Start of Extracted entries
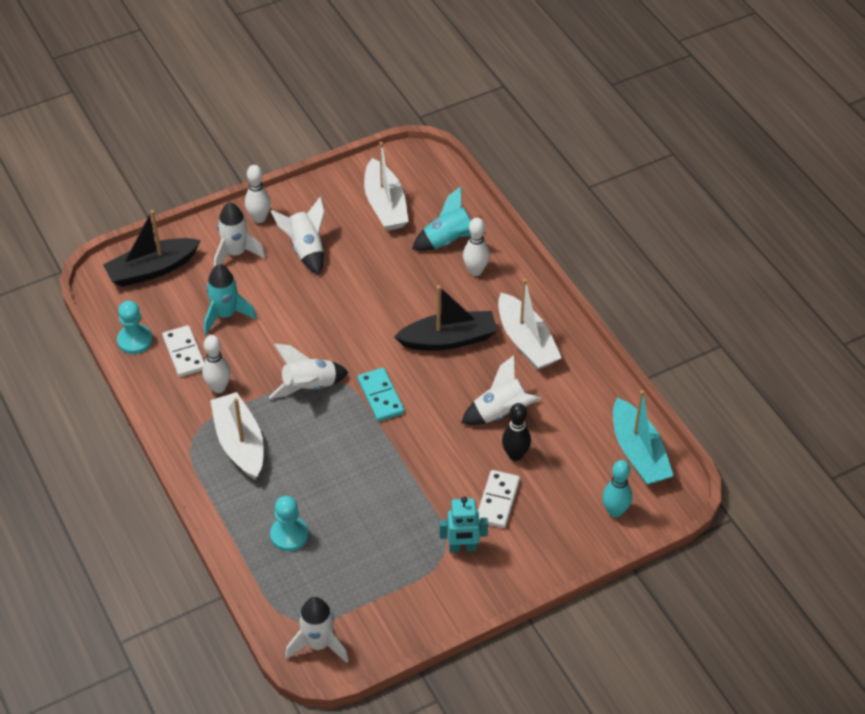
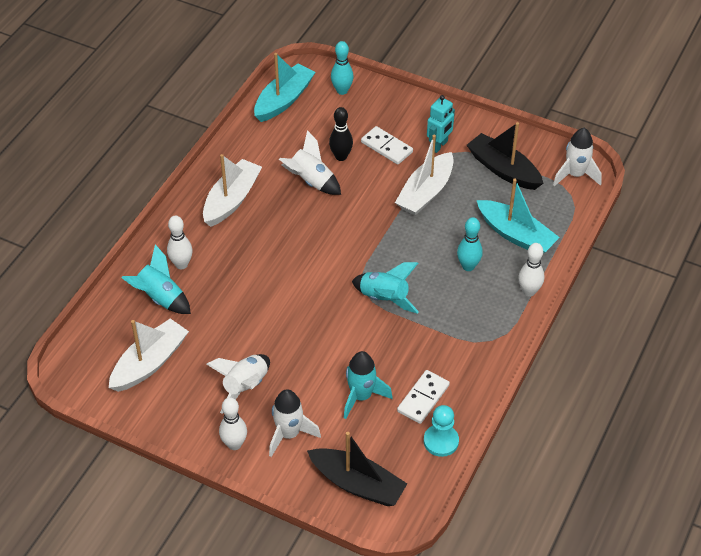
camera: 125 degrees left, 0 degrees up
(218, 387) = (435, 353): white bowling pin -> white bowling pin (529, 291)
(240, 443) = (471, 308): white boat -> white boat (425, 192)
(287, 471) = (468, 266): none -> turquoise bowling pin
(289, 535) = (516, 235): turquoise pawn -> turquoise boat
(309, 387) = (384, 299): white rocket -> turquoise rocket
(381, 396) = (355, 253): turquoise domino -> none
(449, 339) = (266, 243): black boat -> black boat (503, 169)
(462, 548) = (439, 145): turquoise robot -> turquoise robot turned 75 degrees clockwise
(497, 501) = (386, 147): white domino -> white domino turned 60 degrees clockwise

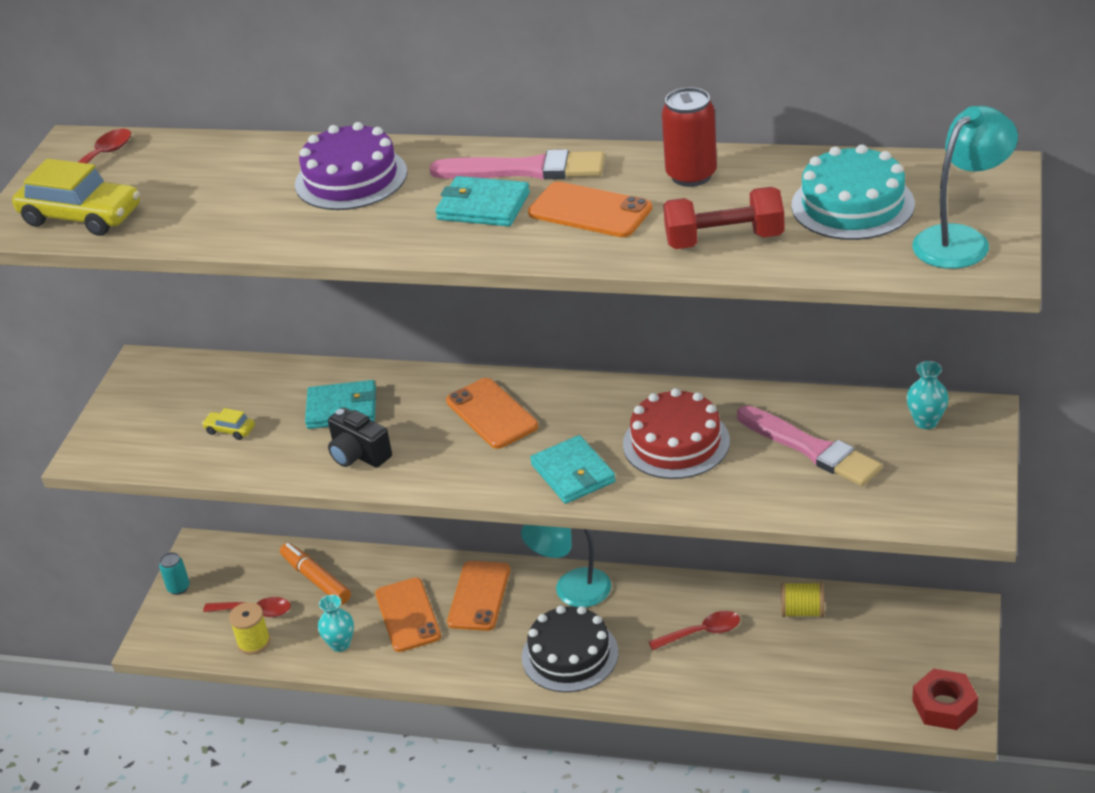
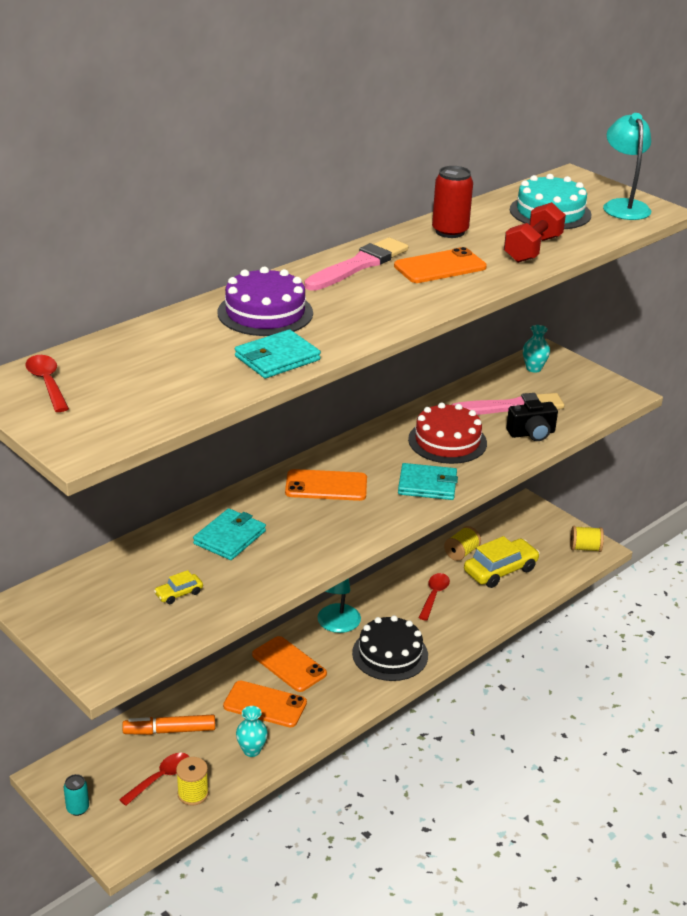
camera: 60 degrees left, 5 degrees down
(81, 216) = (124, 416): yellow car -> yellow car (500, 570)
(359, 455) = (292, 552): black camera -> black camera (532, 433)
(483, 206) = (379, 290): turquoise wallet -> turquoise wallet (277, 358)
(944, 706) = (585, 548): red nut -> yellow spool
End of Extracted entries
**Work item**
Give all the entries again exactly, dropping each picture.

**Output for this task**
camera: 125 degrees left, 0 degrees up
(218, 387) = (435, 353): white bowling pin -> white bowling pin (529, 291)
(240, 443) = (471, 308): white boat -> white boat (425, 192)
(287, 471) = (468, 266): none -> turquoise bowling pin
(289, 535) = (516, 235): turquoise pawn -> turquoise boat
(309, 387) = (384, 299): white rocket -> turquoise rocket
(381, 396) = (355, 253): turquoise domino -> none
(449, 339) = (266, 243): black boat -> black boat (503, 169)
(462, 548) = (439, 145): turquoise robot -> turquoise robot turned 75 degrees clockwise
(497, 501) = (386, 147): white domino -> white domino turned 60 degrees clockwise

camera: 60 degrees left, 5 degrees down
(81, 216) = (124, 416): yellow car -> yellow car (500, 570)
(359, 455) = (292, 552): black camera -> black camera (532, 433)
(483, 206) = (379, 290): turquoise wallet -> turquoise wallet (277, 358)
(944, 706) = (585, 548): red nut -> yellow spool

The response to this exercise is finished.